### Work instructions:
Copy exactly the line containing "TOF pin XSHUT: A8 -> A0" and each line after it to the end of the listing, and output nothing else.

### Source data:
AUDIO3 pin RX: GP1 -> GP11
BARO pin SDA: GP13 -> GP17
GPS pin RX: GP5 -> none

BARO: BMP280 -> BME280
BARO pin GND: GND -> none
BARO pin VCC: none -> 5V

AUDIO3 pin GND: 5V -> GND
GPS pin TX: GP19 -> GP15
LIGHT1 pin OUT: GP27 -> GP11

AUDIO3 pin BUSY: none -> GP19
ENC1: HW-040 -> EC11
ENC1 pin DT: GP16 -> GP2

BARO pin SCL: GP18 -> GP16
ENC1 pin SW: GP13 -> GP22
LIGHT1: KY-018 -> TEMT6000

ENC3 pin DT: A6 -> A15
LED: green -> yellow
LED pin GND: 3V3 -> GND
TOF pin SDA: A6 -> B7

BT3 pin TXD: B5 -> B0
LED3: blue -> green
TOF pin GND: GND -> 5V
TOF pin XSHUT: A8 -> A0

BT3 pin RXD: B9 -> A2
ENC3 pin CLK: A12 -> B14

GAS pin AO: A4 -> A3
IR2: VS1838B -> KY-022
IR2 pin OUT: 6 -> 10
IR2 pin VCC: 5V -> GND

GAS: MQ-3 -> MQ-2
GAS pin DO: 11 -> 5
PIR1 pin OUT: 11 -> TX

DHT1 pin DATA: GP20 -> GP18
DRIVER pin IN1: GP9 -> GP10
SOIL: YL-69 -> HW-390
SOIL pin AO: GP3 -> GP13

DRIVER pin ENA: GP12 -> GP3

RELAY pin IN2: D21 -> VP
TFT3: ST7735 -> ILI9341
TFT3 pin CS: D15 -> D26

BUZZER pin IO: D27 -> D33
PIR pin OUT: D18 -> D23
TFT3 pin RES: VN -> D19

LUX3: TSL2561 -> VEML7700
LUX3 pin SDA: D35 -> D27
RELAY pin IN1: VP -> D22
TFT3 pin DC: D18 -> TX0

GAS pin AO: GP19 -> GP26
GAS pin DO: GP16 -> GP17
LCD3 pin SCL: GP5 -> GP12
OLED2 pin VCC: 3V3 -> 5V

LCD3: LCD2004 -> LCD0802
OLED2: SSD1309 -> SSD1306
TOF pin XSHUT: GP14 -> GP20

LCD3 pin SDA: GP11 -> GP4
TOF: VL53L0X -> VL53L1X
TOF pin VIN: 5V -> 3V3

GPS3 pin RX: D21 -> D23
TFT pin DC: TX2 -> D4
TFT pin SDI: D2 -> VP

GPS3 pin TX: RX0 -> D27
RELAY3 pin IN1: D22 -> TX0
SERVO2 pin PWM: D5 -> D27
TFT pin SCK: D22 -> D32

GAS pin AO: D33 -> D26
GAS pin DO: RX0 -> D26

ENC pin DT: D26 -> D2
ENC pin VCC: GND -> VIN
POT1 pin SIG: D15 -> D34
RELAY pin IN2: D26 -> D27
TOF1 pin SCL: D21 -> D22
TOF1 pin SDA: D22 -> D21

### Response area:
TOF pin XSHUT: A8 -> A0

BT3 pin RXD: B9 -> A2
ENC3 pin CLK: A12 -> B14

GAS pin AO: A4 -> A3
IR2: VS1838B -> KY-022
IR2 pin OUT: 6 -> 10
IR2 pin VCC: 5V -> GND

GAS: MQ-3 -> MQ-2
GAS pin DO: 11 -> 5
PIR1 pin OUT: 11 -> TX

DHT1 pin DATA: GP20 -> GP18
DRIVER pin IN1: GP9 -> GP10
SOIL: YL-69 -> HW-390
SOIL pin AO: GP3 -> GP13

DRIVER pin ENA: GP12 -> GP3

RELAY pin IN2: D21 -> VP
TFT3: ST7735 -> ILI9341
TFT3 pin CS: D15 -> D26

BUZZER pin IO: D27 -> D33
PIR pin OUT: D18 -> D23
TFT3 pin RES: VN -> D19

LUX3: TSL2561 -> VEML7700
LUX3 pin SDA: D35 -> D27
RELAY pin IN1: VP -> D22
TFT3 pin DC: D18 -> TX0

GAS pin AO: GP19 -> GP26
GAS pin DO: GP16 -> GP17
LCD3 pin SCL: GP5 -> GP12
OLED2 pin VCC: 3V3 -> 5V

LCD3: LCD2004 -> LCD0802
OLED2: SSD1309 -> SSD1306
TOF pin XSHUT: GP14 -> GP20

LCD3 pin SDA: GP11 -> GP4
TOF: VL53L0X -> VL53L1X
TOF pin VIN: 5V -> 3V3

GPS3 pin RX: D21 -> D23
TFT pin DC: TX2 -> D4
TFT pin SDI: D2 -> VP

GPS3 pin TX: RX0 -> D27
RELAY3 pin IN1: D22 -> TX0
SERVO2 pin PWM: D5 -> D27
TFT pin SCK: D22 -> D32

GAS pin AO: D33 -> D26
GAS pin DO: RX0 -> D26

ENC pin DT: D26 -> D2
ENC pin VCC: GND -> VIN
POT1 pin SIG: D15 -> D34
RELAY pin IN2: D26 -> D27
TOF1 pin SCL: D21 -> D22
TOF1 pin SDA: D22 -> D21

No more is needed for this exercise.